### [INFORMATION PROVIDED]

= = =

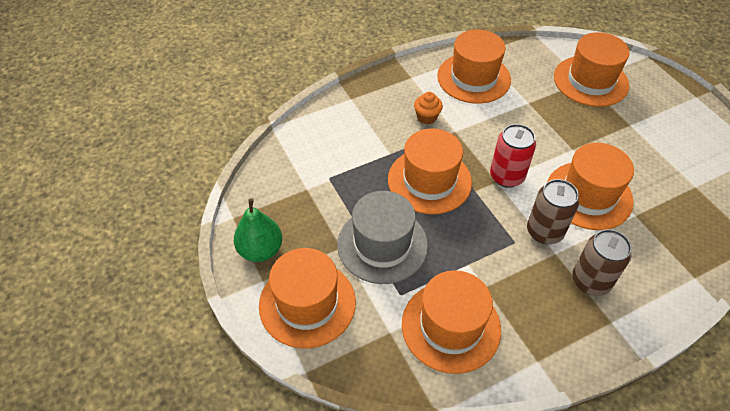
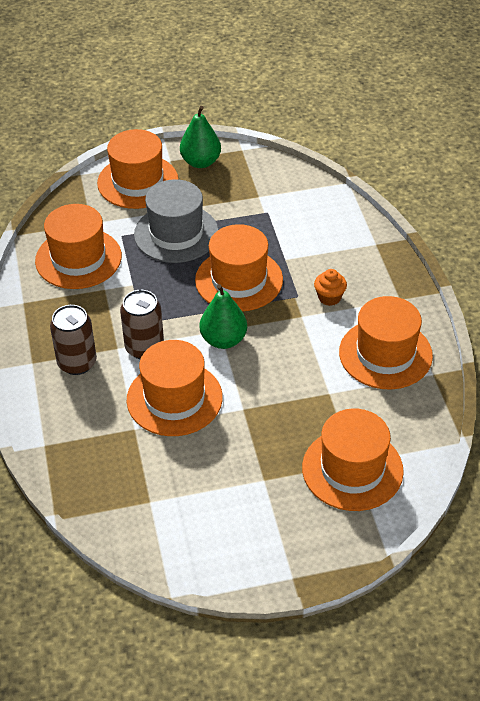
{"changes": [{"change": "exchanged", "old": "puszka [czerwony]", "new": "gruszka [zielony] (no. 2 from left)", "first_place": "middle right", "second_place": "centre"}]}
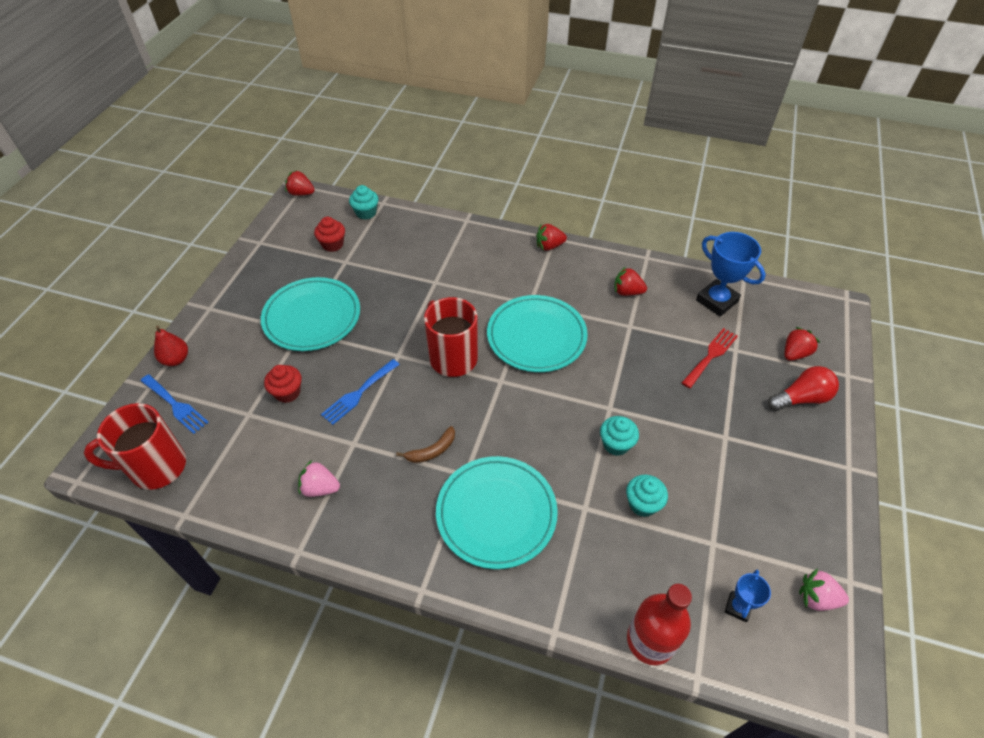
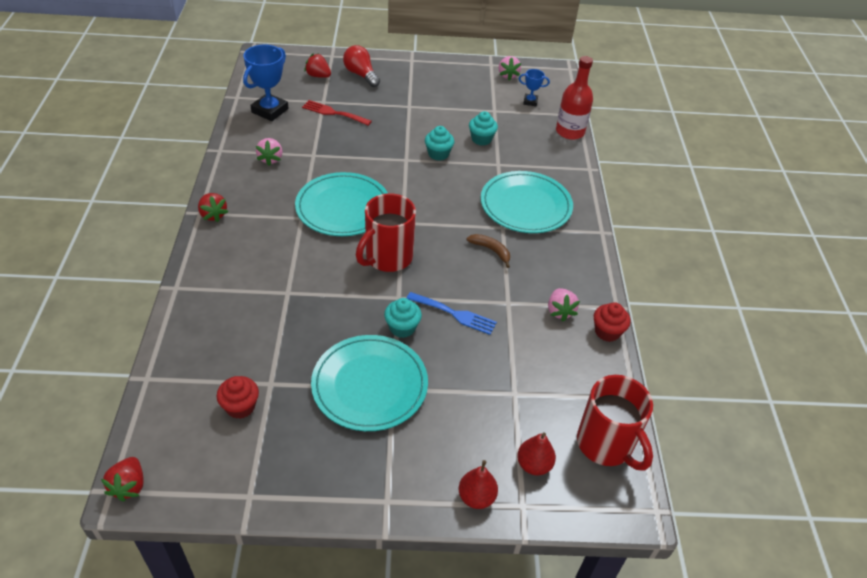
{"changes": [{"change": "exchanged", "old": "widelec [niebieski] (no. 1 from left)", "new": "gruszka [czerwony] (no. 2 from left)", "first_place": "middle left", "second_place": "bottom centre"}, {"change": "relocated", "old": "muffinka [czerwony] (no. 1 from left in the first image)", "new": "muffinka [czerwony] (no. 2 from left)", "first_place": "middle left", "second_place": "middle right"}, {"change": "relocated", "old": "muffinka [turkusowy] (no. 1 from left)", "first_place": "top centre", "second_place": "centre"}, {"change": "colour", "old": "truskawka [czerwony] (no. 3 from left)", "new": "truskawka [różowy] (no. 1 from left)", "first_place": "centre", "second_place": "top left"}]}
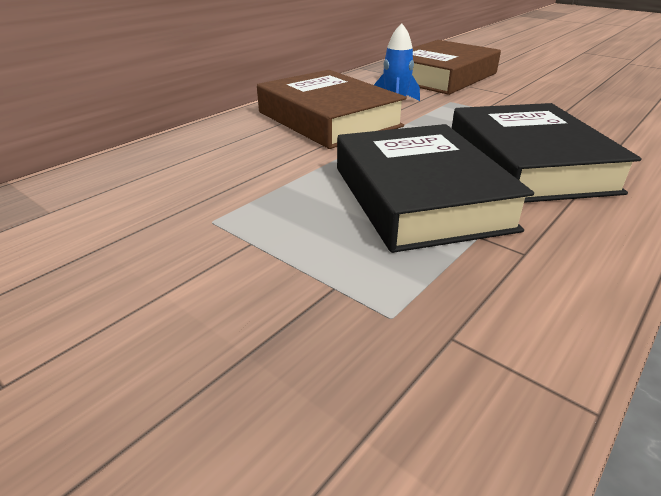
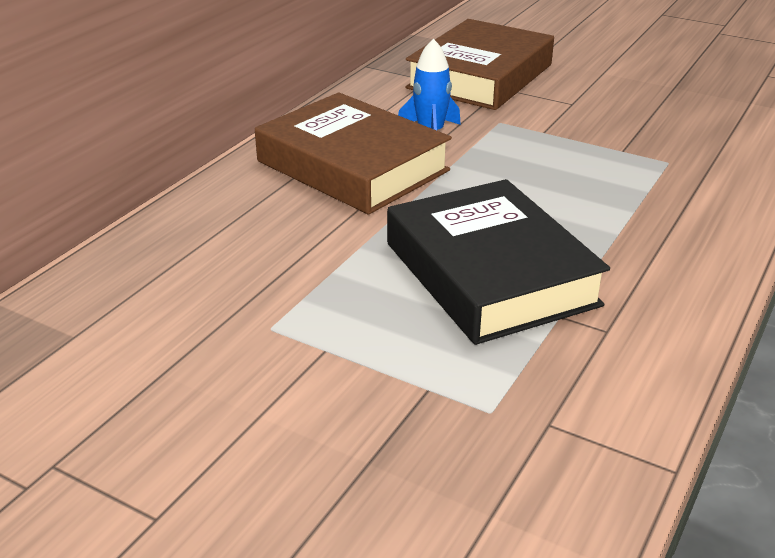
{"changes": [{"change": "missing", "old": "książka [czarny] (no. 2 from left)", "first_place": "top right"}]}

= = =

### [TASK INSTRUCTIONS]
Write the material above out again exactly. Omit every image.

### [YOUR SOLUTION]
{"changes": [{"change": "exchanged", "old": "puszka [czerwony]", "new": "gruszka [zielony] (no. 2 from left)", "first_place": "middle right", "second_place": "centre"}]}
{"changes": [{"change": "exchanged", "old": "widelec [niebieski] (no. 1 from left)", "new": "gruszka [czerwony] (no. 2 from left)", "first_place": "middle left", "second_place": "bottom centre"}, {"change": "relocated", "old": "muffinka [czerwony] (no. 1 from left in the first image)", "new": "muffinka [czerwony] (no. 2 from left)", "first_place": "middle left", "second_place": "middle right"}, {"change": "relocated", "old": "muffinka [turkusowy] (no. 1 from left)", "first_place": "top centre", "second_place": "centre"}, {"change": "colour", "old": "truskawka [czerwony] (no. 3 from left)", "new": "truskawka [różowy] (no. 1 from left)", "first_place": "centre", "second_place": "top left"}]}
{"changes": [{"change": "missing", "old": "książka [czarny] (no. 2 from left)", "first_place": "top right"}]}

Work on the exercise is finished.